Top of Information
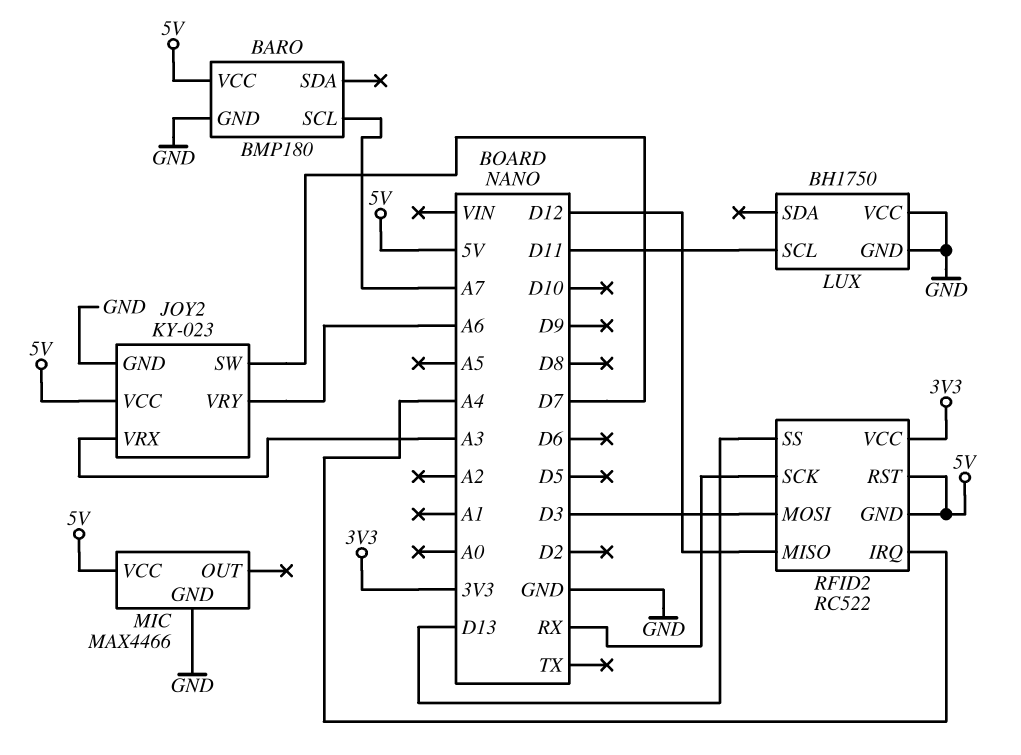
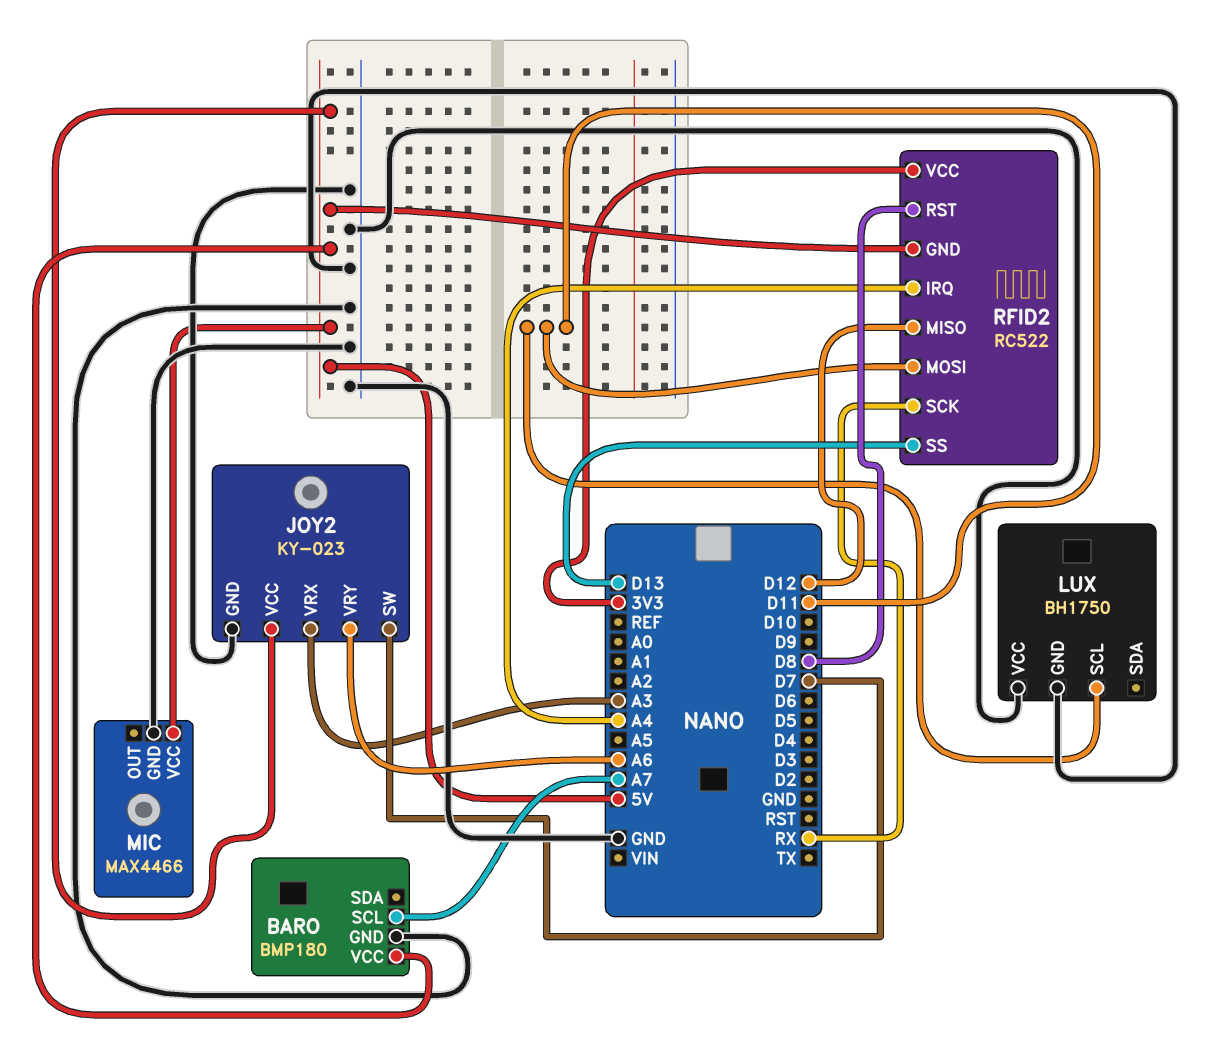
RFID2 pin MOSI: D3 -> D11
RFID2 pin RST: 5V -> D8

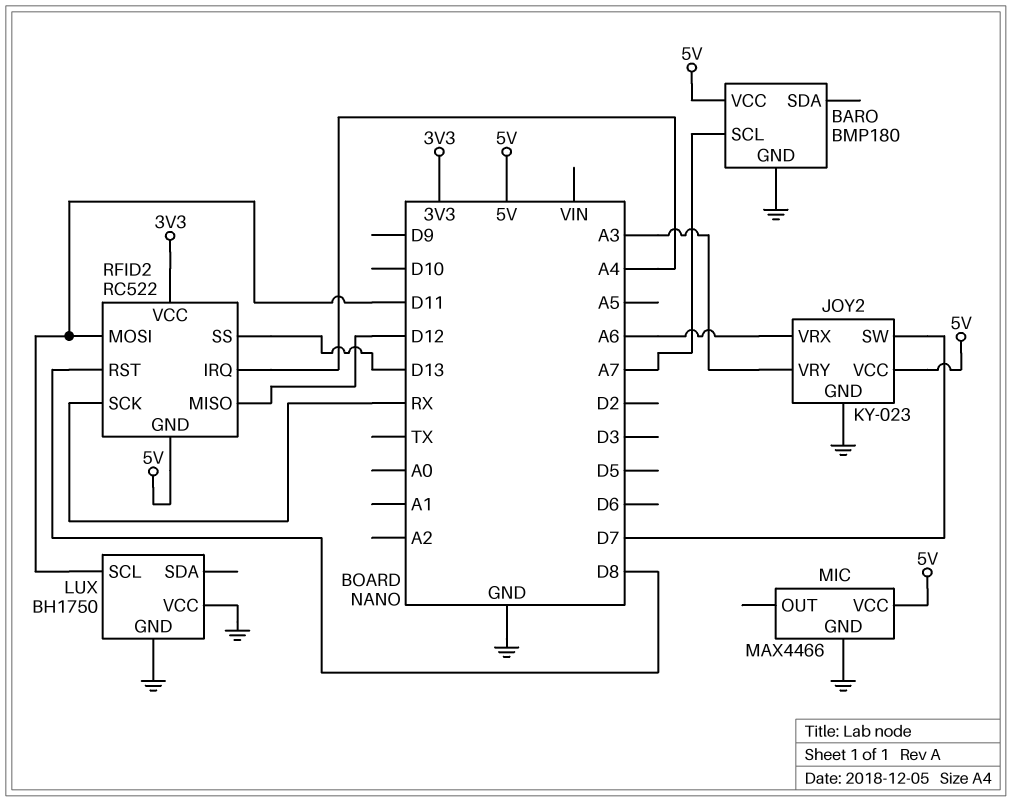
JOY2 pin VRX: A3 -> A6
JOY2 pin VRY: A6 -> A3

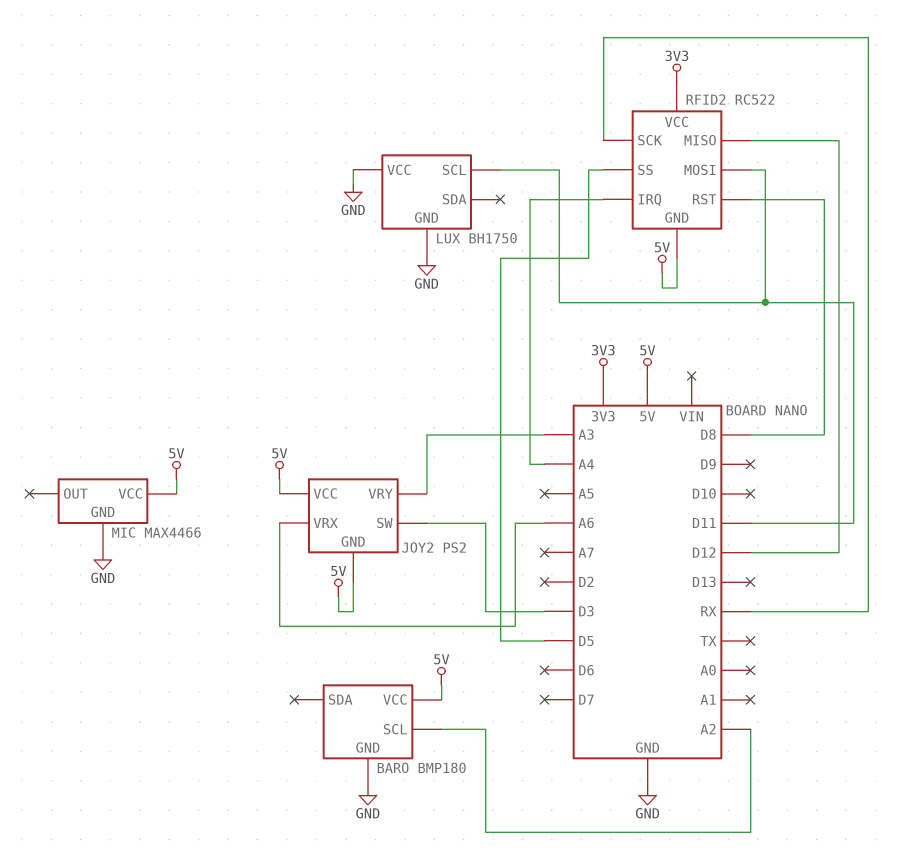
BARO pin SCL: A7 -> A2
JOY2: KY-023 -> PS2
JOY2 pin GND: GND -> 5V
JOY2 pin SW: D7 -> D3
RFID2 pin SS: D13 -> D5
Bottom of Information
About this exercise: Could you print exactly the lines from the one containing "JOY2 pin GND: GND -> 5V" through the last line of the records above?

Output of the exercise:
JOY2 pin GND: GND -> 5V
JOY2 pin SW: D7 -> D3
RFID2 pin SS: D13 -> D5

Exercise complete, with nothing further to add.